• ACTIVITY
An exact transcription of the entries is required, with none of the pictures carried over.
Top of RECORDS FOR THE EXERCISE
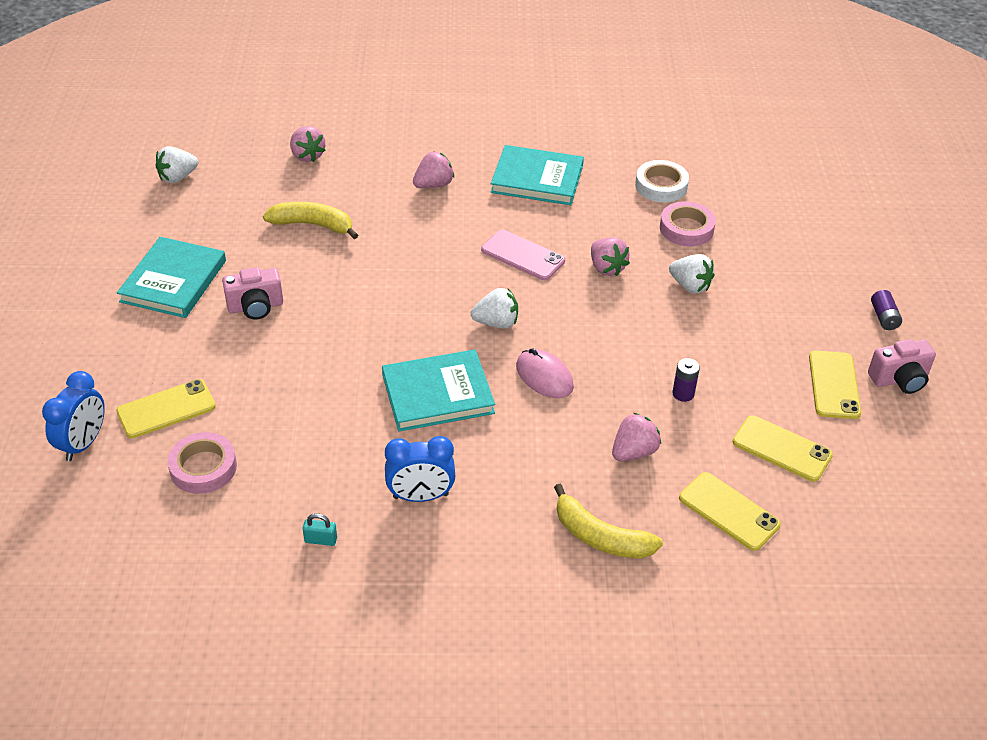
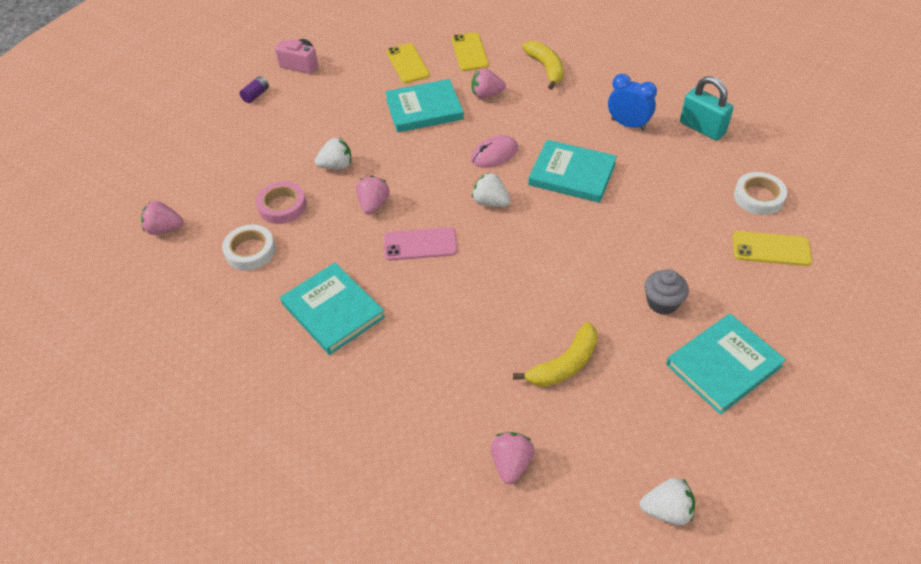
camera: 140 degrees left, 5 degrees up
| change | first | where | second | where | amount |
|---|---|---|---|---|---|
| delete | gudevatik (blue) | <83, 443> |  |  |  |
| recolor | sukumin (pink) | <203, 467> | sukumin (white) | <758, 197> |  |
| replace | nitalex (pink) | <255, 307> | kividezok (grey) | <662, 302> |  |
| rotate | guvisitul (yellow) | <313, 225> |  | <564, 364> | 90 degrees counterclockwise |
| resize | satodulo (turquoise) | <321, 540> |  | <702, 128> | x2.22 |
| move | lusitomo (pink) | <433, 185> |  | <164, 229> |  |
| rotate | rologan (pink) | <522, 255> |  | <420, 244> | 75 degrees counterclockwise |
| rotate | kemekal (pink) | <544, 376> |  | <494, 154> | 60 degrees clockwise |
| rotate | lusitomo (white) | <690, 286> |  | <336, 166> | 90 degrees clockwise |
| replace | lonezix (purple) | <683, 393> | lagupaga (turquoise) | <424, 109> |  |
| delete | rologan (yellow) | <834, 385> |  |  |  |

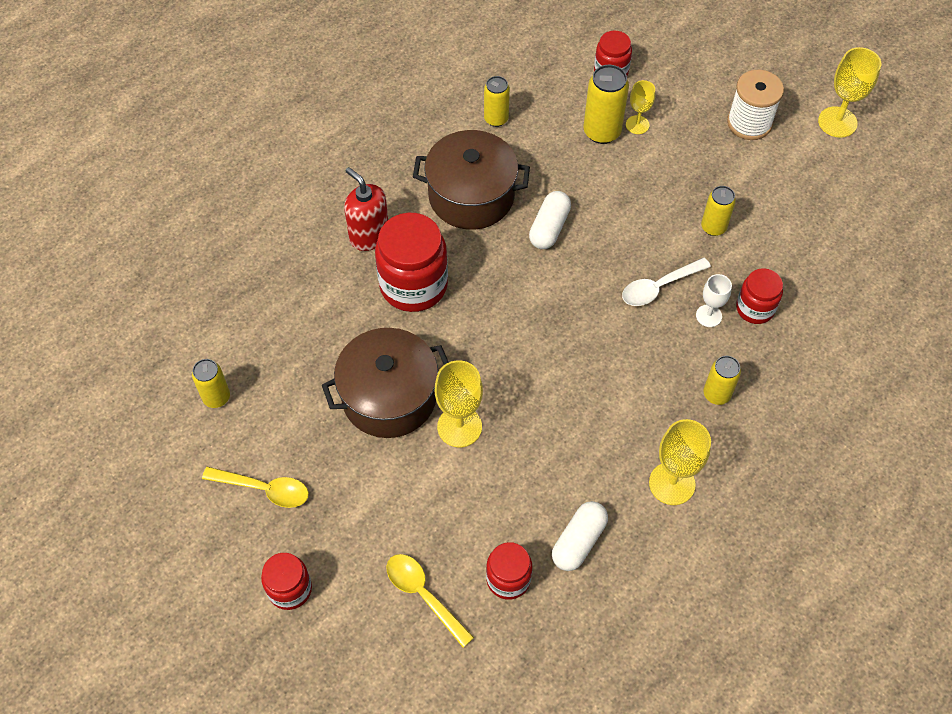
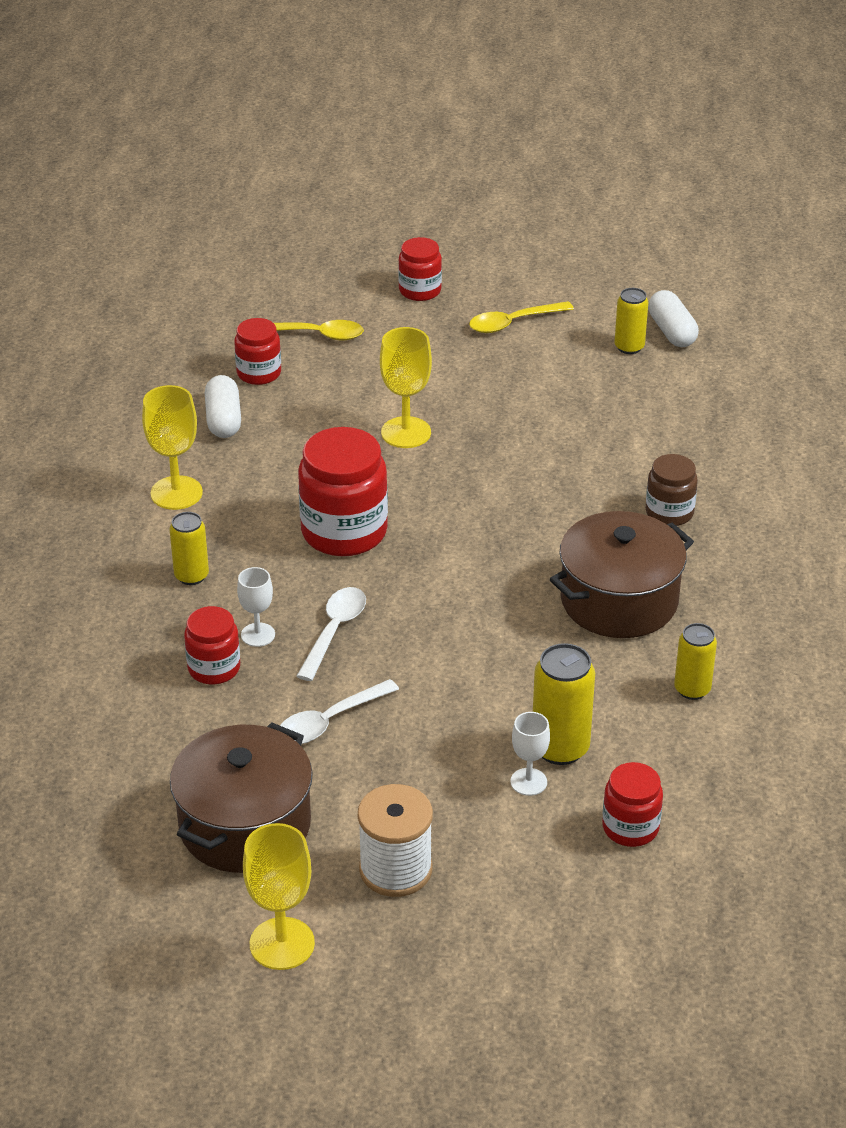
camera: 140 degrees right, 20 degrees down
| change | first | where | second | where | amount |
|---|---|---|---|---|---|
| move |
Bottom of RECORDS FOR THE EXERCISE
• REPLY TO THE EXERCISE
camera: 140 degrees left, 5 degrees up
| change | first | where | second | where | amount |
|---|---|---|---|---|---|
| delete | gudevatik (blue) | <83, 443> |  |  |  |
| recolor | sukumin (pink) | <203, 467> | sukumin (white) | <758, 197> |  |
| replace | nitalex (pink) | <255, 307> | kividezok (grey) | <662, 302> |  |
| rotate | guvisitul (yellow) | <313, 225> |  | <564, 364> | 90 degrees counterclockwise |
| resize | satodulo (turquoise) | <321, 540> |  | <702, 128> | x2.22 |
| move | lusitomo (pink) | <433, 185> |  | <164, 229> |  |
| rotate | rologan (pink) | <522, 255> |  | <420, 244> | 75 degrees counterclockwise |
| rotate | kemekal (pink) | <544, 376> |  | <494, 154> | 60 degrees clockwise |
| rotate | lusitomo (white) | <690, 286> |  | <336, 166> | 90 degrees clockwise |
| replace | lonezix (purple) | <683, 393> | lagupaga (turquoise) | <424, 109> |  |
| delete | rologan (yellow) | <834, 385> |  |  |  |

camera: 140 degrees right, 20 degrees down
| change | first | where | second | where | amount |
|---|---|---|---|---|---|
| move |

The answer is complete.